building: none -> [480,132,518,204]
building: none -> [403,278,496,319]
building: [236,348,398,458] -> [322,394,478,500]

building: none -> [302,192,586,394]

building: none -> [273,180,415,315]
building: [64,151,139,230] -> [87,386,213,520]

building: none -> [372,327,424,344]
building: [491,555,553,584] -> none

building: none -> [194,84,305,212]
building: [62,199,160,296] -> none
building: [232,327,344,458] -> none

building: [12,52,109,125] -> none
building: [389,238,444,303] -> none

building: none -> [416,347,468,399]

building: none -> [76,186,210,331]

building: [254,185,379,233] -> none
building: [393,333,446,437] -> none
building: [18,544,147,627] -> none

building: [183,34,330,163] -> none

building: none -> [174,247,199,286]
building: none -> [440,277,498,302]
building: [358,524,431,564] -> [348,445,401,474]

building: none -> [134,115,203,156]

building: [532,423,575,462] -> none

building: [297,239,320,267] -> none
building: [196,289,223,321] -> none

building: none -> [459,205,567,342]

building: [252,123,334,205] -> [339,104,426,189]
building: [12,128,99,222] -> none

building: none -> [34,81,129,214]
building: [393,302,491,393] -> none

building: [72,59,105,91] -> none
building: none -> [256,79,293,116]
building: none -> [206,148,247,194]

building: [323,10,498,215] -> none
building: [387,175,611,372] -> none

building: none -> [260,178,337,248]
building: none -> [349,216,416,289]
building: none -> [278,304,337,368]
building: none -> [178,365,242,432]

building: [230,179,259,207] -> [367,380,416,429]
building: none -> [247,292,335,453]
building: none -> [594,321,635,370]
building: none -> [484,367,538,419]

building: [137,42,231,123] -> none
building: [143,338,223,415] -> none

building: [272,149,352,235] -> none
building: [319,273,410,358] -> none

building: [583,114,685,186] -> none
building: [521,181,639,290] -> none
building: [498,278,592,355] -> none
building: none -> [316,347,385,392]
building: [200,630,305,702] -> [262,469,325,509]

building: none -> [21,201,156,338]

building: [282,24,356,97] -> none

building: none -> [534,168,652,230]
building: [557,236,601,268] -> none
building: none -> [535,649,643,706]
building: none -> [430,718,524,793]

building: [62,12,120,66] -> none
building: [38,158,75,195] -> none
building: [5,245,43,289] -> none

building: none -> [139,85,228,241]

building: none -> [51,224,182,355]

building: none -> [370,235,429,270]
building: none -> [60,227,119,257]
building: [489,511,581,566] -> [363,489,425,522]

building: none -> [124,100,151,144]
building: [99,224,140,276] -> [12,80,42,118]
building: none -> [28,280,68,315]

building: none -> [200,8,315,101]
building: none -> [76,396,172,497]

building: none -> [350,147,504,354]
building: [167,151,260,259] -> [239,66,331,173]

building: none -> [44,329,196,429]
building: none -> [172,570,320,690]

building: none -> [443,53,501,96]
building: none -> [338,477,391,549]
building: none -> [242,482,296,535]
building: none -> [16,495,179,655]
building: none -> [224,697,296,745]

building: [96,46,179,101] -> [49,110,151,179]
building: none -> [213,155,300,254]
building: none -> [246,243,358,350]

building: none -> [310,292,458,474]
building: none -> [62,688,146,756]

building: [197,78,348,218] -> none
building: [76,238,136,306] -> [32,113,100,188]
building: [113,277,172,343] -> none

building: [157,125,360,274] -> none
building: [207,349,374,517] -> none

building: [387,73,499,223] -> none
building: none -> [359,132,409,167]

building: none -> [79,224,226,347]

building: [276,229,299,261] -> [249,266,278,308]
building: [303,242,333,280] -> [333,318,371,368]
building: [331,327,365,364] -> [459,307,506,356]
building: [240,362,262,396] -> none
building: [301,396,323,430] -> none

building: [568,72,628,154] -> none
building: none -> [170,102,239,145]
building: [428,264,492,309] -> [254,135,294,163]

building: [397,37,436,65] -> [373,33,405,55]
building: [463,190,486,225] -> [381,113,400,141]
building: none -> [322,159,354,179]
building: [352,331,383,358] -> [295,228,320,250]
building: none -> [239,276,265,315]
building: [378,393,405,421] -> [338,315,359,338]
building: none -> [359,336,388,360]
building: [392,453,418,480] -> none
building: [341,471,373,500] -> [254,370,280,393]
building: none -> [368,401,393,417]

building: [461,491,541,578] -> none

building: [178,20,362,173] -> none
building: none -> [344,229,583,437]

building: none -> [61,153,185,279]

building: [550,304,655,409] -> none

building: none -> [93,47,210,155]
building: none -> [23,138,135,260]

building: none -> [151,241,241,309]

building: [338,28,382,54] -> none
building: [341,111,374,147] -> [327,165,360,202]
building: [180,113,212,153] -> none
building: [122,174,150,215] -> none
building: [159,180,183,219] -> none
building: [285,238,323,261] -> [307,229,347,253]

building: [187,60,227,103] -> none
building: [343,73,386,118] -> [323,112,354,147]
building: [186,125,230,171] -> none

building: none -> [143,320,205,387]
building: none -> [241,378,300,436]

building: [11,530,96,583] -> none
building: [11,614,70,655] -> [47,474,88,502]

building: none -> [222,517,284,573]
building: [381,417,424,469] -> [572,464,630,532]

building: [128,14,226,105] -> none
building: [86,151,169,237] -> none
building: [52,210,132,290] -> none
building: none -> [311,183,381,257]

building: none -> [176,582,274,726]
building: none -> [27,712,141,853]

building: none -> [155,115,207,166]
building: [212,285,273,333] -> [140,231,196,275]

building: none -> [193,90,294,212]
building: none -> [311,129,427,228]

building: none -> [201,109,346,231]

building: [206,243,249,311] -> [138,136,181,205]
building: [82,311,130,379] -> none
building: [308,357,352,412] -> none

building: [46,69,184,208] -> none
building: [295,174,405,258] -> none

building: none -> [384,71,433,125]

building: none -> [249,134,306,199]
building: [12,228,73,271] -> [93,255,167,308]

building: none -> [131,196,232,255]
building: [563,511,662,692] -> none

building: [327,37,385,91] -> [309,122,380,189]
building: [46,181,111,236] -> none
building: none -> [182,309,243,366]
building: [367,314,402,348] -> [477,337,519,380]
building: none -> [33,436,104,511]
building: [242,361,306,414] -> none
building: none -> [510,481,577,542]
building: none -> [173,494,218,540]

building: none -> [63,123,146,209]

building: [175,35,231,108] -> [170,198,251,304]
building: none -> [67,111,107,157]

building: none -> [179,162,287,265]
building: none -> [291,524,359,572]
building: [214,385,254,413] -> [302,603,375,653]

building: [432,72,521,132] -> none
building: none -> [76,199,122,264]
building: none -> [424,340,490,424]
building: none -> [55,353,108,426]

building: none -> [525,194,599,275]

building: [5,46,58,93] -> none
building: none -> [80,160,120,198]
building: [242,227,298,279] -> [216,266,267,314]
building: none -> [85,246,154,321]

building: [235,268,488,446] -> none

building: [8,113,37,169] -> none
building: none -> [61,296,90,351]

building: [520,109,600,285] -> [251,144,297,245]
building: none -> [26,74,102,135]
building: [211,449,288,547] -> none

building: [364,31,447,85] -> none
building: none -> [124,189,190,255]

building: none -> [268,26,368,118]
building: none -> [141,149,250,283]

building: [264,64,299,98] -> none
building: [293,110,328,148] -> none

PROBLEM DESCRIPTION: Repeat the material word for word, with no line missing.

EXERCISE OUTPUT:
building: none -> [480,132,518,204]
building: none -> [403,278,496,319]
building: [236,348,398,458] -> [322,394,478,500]

building: none -> [302,192,586,394]

building: none -> [273,180,415,315]
building: [64,151,139,230] -> [87,386,213,520]

building: none -> [372,327,424,344]
building: [491,555,553,584] -> none

building: none -> [194,84,305,212]
building: [62,199,160,296] -> none
building: [232,327,344,458] -> none

building: [12,52,109,125] -> none
building: [389,238,444,303] -> none

building: none -> [416,347,468,399]

building: none -> [76,186,210,331]

building: [254,185,379,233] -> none
building: [393,333,446,437] -> none
building: [18,544,147,627] -> none

building: [183,34,330,163] -> none

building: none -> [174,247,199,286]
building: none -> [440,277,498,302]
building: [358,524,431,564] -> [348,445,401,474]

building: none -> [134,115,203,156]

building: [532,423,575,462] -> none

building: [297,239,320,267] -> none
building: [196,289,223,321] -> none

building: none -> [459,205,567,342]

building: [252,123,334,205] -> [339,104,426,189]
building: [12,128,99,222] -> none

building: none -> [34,81,129,214]
building: [393,302,491,393] -> none

building: [72,59,105,91] -> none
building: none -> [256,79,293,116]
building: none -> [206,148,247,194]

building: [323,10,498,215] -> none
building: [387,175,611,372] -> none

building: none -> [260,178,337,248]
building: none -> [349,216,416,289]
building: none -> [278,304,337,368]
building: none -> [178,365,242,432]

building: [230,179,259,207] -> [367,380,416,429]
building: none -> [247,292,335,453]
building: none -> [594,321,635,370]
building: none -> [484,367,538,419]

building: [137,42,231,123] -> none
building: [143,338,223,415] -> none

building: [272,149,352,235] -> none
building: [319,273,410,358] -> none

building: [583,114,685,186] -> none
building: [521,181,639,290] -> none
building: [498,278,592,355] -> none
building: none -> [316,347,385,392]
building: [200,630,305,702] -> [262,469,325,509]

building: none -> [21,201,156,338]

building: [282,24,356,97] -> none

building: none -> [534,168,652,230]
building: [557,236,601,268] -> none
building: none -> [535,649,643,706]
building: none -> [430,718,524,793]

building: [62,12,120,66] -> none
building: [38,158,75,195] -> none
building: [5,245,43,289] -> none

building: none -> [139,85,228,241]

building: none -> [51,224,182,355]

building: none -> [370,235,429,270]
building: none -> [60,227,119,257]
building: [489,511,581,566] -> [363,489,425,522]

building: none -> [124,100,151,144]
building: [99,224,140,276] -> [12,80,42,118]
building: none -> [28,280,68,315]

building: none -> [200,8,315,101]
building: none -> [76,396,172,497]

building: none -> [350,147,504,354]
building: [167,151,260,259] -> [239,66,331,173]

building: none -> [44,329,196,429]
building: none -> [172,570,320,690]

building: none -> [443,53,501,96]
building: none -> [338,477,391,549]
building: none -> [242,482,296,535]
building: none -> [16,495,179,655]
building: none -> [224,697,296,745]

building: [96,46,179,101] -> [49,110,151,179]
building: none -> [213,155,300,254]
building: none -> [246,243,358,350]

building: none -> [310,292,458,474]
building: none -> [62,688,146,756]

building: [197,78,348,218] -> none
building: [76,238,136,306] -> [32,113,100,188]
building: [113,277,172,343] -> none

building: [157,125,360,274] -> none
building: [207,349,374,517] -> none

building: [387,73,499,223] -> none
building: none -> [359,132,409,167]

building: none -> [79,224,226,347]

building: [276,229,299,261] -> [249,266,278,308]
building: [303,242,333,280] -> [333,318,371,368]
building: [331,327,365,364] -> [459,307,506,356]
building: [240,362,262,396] -> none
building: [301,396,323,430] -> none

building: [568,72,628,154] -> none
building: none -> [170,102,239,145]
building: [428,264,492,309] -> [254,135,294,163]

building: [397,37,436,65] -> [373,33,405,55]
building: [463,190,486,225] -> [381,113,400,141]
building: none -> [322,159,354,179]
building: [352,331,383,358] -> [295,228,320,250]
building: none -> [239,276,265,315]
building: [378,393,405,421] -> [338,315,359,338]
building: none -> [359,336,388,360]
building: [392,453,418,480] -> none
building: [341,471,373,500] -> [254,370,280,393]
building: none -> [368,401,393,417]

building: [461,491,541,578] -> none

building: [178,20,362,173] -> none
building: none -> [344,229,583,437]

building: none -> [61,153,185,279]

building: [550,304,655,409] -> none

building: none -> [93,47,210,155]
building: none -> [23,138,135,260]

building: none -> [151,241,241,309]

building: [338,28,382,54] -> none
building: [341,111,374,147] -> [327,165,360,202]
building: [180,113,212,153] -> none
building: [122,174,150,215] -> none
building: [159,180,183,219] -> none
building: [285,238,323,261] -> [307,229,347,253]

building: [187,60,227,103] -> none
building: [343,73,386,118] -> [323,112,354,147]
building: [186,125,230,171] -> none

building: none -> [143,320,205,387]
building: none -> [241,378,300,436]

building: [11,530,96,583] -> none
building: [11,614,70,655] -> [47,474,88,502]

building: none -> [222,517,284,573]
building: [381,417,424,469] -> [572,464,630,532]

building: [128,14,226,105] -> none
building: [86,151,169,237] -> none
building: [52,210,132,290] -> none
building: none -> [311,183,381,257]

building: none -> [176,582,274,726]
building: none -> [27,712,141,853]

building: none -> [155,115,207,166]
building: [212,285,273,333] -> [140,231,196,275]

building: none -> [193,90,294,212]
building: none -> [311,129,427,228]

building: none -> [201,109,346,231]

building: [206,243,249,311] -> [138,136,181,205]
building: [82,311,130,379] -> none
building: [308,357,352,412] -> none

building: [46,69,184,208] -> none
building: [295,174,405,258] -> none

building: none -> [384,71,433,125]

building: none -> [249,134,306,199]
building: [12,228,73,271] -> [93,255,167,308]

building: none -> [131,196,232,255]
building: [563,511,662,692] -> none

building: [327,37,385,91] -> [309,122,380,189]
building: [46,181,111,236] -> none
building: none -> [182,309,243,366]
building: [367,314,402,348] -> [477,337,519,380]
building: none -> [33,436,104,511]
building: [242,361,306,414] -> none
building: none -> [510,481,577,542]
building: none -> [173,494,218,540]

building: none -> [63,123,146,209]

building: [175,35,231,108] -> [170,198,251,304]
building: none -> [67,111,107,157]

building: none -> [179,162,287,265]
building: none -> [291,524,359,572]
building: [214,385,254,413] -> [302,603,375,653]

building: [432,72,521,132] -> none
building: none -> [76,199,122,264]
building: none -> [424,340,490,424]
building: none -> [55,353,108,426]

building: none -> [525,194,599,275]

building: [5,46,58,93] -> none
building: none -> [80,160,120,198]
building: [242,227,298,279] -> [216,266,267,314]
building: none -> [85,246,154,321]

building: [235,268,488,446] -> none

building: [8,113,37,169] -> none
building: none -> [61,296,90,351]

building: [520,109,600,285] -> [251,144,297,245]
building: none -> [26,74,102,135]
building: [211,449,288,547] -> none

building: [364,31,447,85] -> none
building: none -> [124,189,190,255]

building: none -> [268,26,368,118]
building: none -> [141,149,250,283]

building: [264,64,299,98] -> none
building: [293,110,328,148] -> none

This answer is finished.